### Task item:
Restate word for word the lines of the material below, from the line with "brown pear: 10 -> 9" to the line with "yellow traffic cone: 3 -> 6", both lines included, and no others.

### Given data:
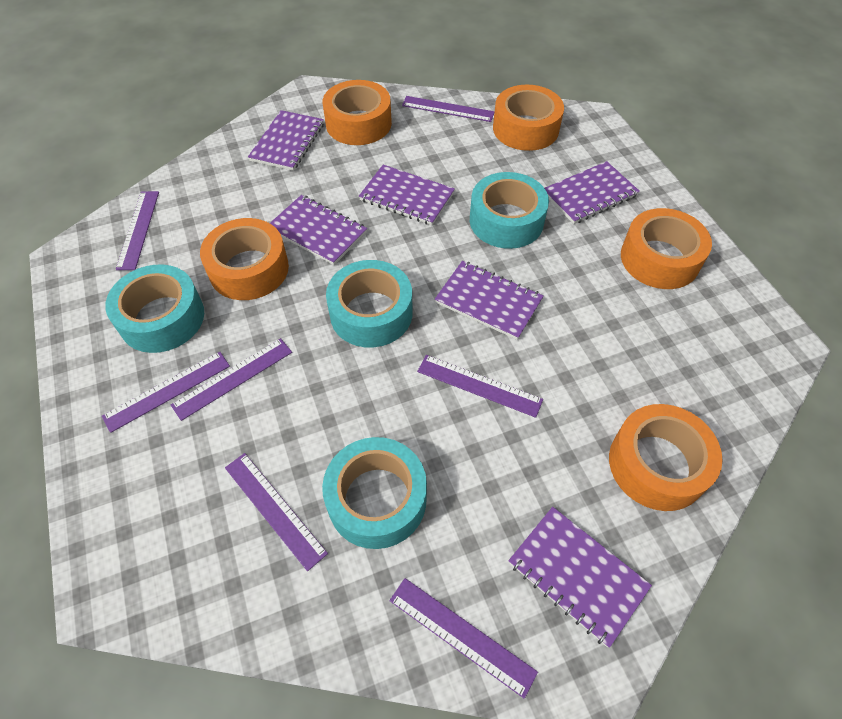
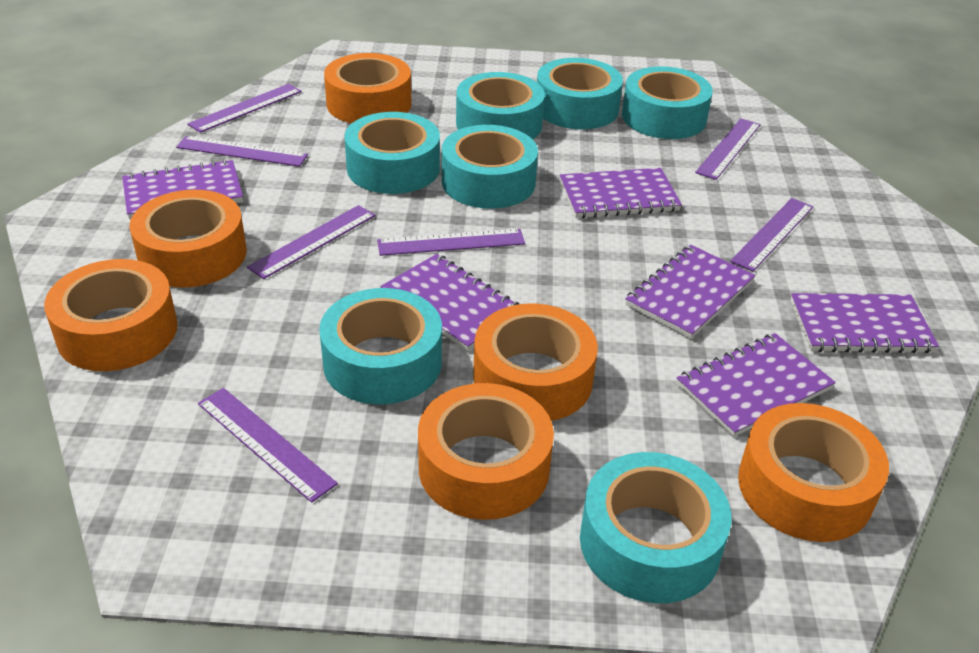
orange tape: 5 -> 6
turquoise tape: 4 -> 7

==

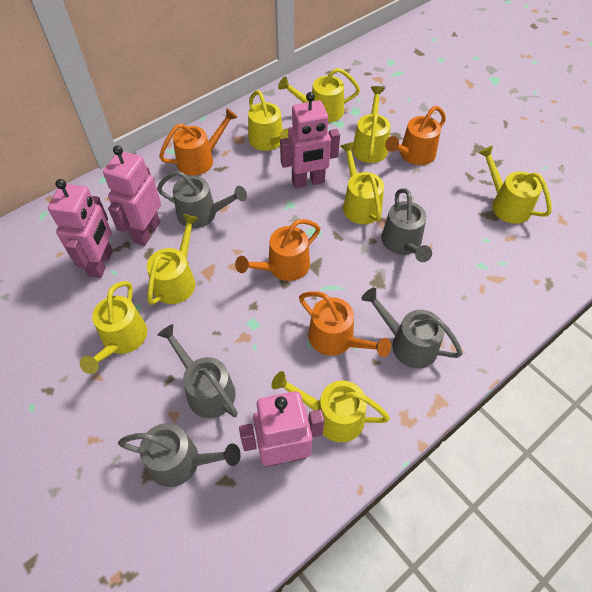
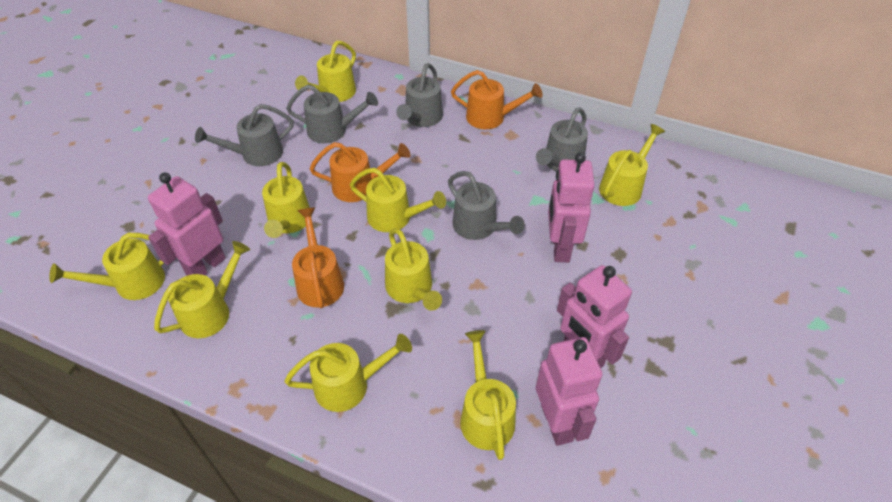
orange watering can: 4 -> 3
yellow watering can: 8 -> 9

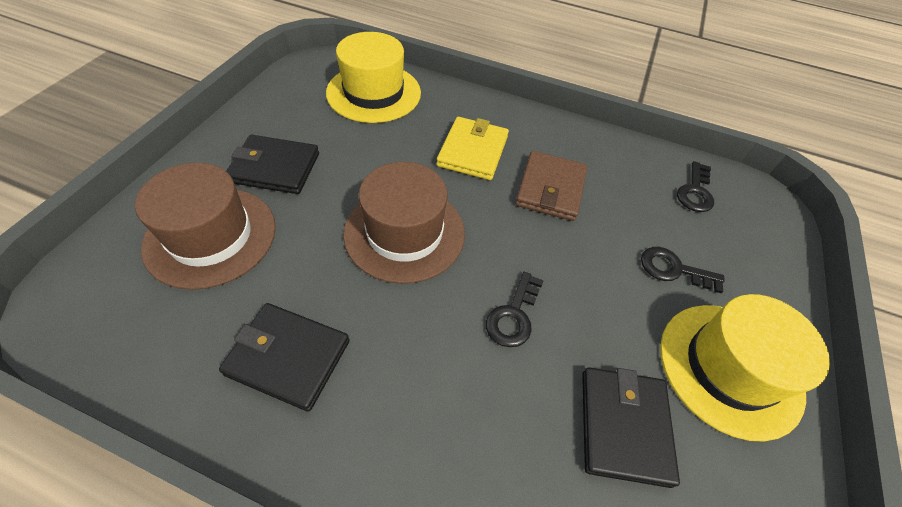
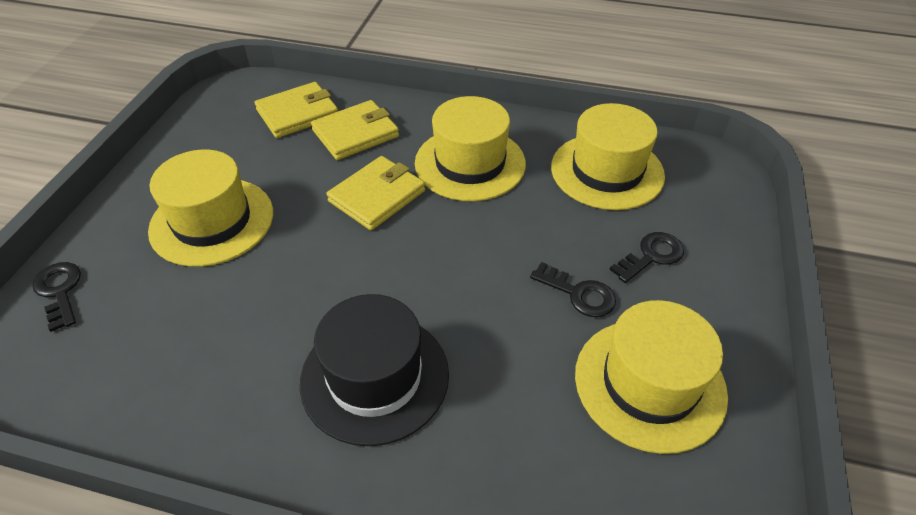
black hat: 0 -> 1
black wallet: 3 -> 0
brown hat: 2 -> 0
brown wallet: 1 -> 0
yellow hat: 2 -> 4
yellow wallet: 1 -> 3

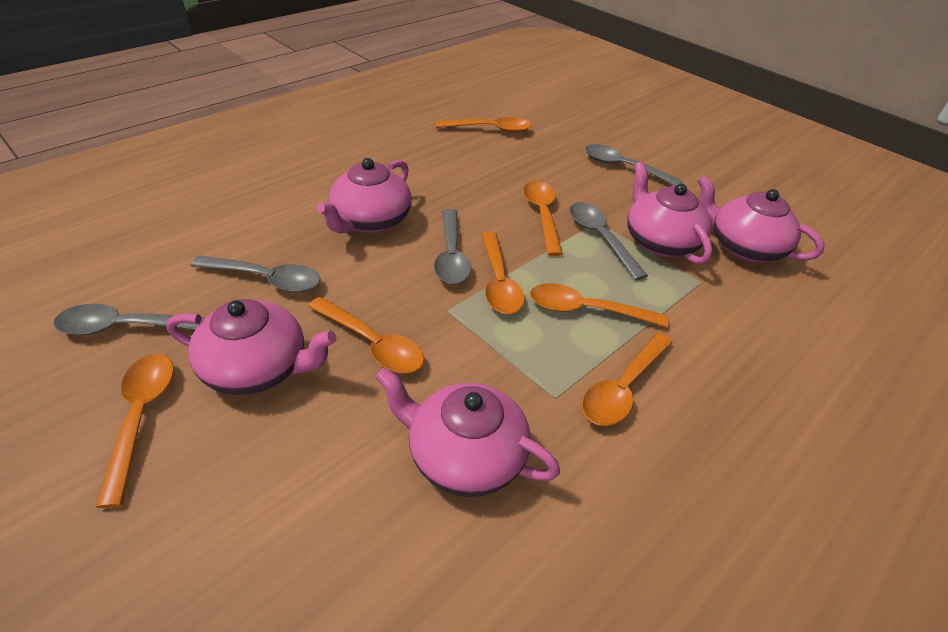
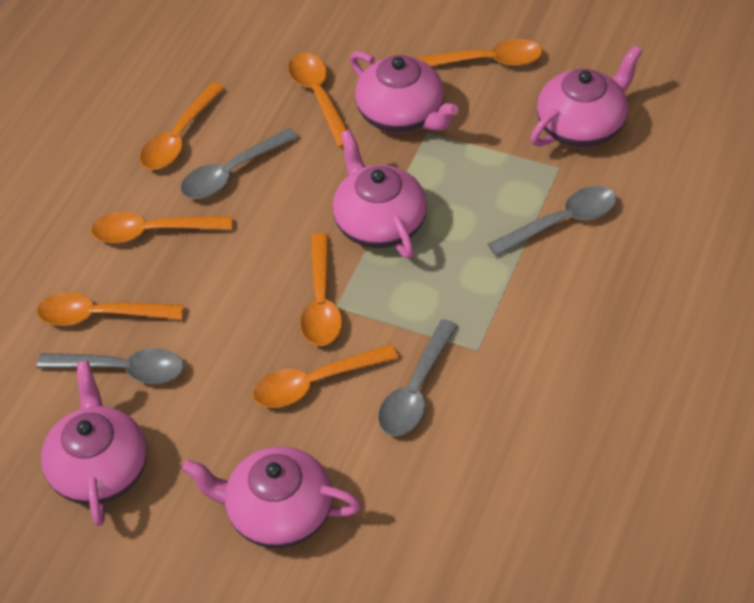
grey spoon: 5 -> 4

--

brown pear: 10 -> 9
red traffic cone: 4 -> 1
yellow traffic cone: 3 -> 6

### Reply to the exercise:
brown pear: 10 -> 9
red traffic cone: 4 -> 1
yellow traffic cone: 3 -> 6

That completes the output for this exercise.